• TASK TO CARRY OUT: Your task is to copy every line of the entries that holds the word "none".

• RECORDS TO USE:

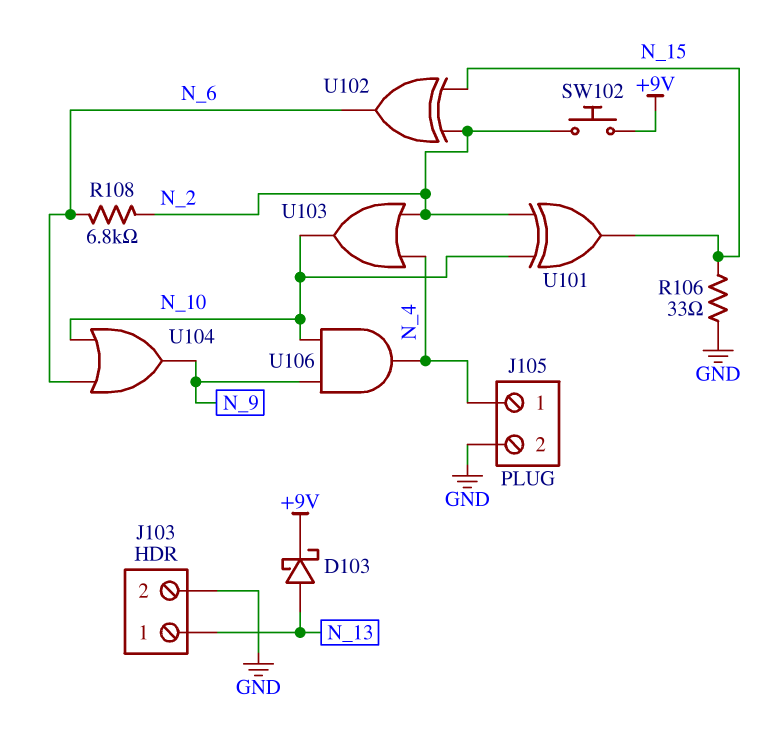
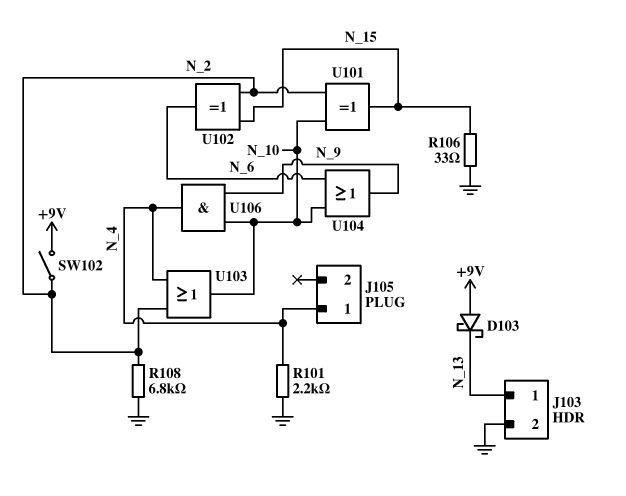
D103: schottky (A N_13, K +9V) -> schottky (A +9V, K N_13)
J105 pin 2: GND -> none
R101: none -> 2.2k (GND, N_4)
R108: 6.8k (N_2, N_6) -> 6.8k (GND, N_2)
SW102: button (+9V, N_2) -> switch (+9V, N_2)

• RESPONSE:
J105 pin 2: GND -> none
R101: none -> 2.2k (GND, N_4)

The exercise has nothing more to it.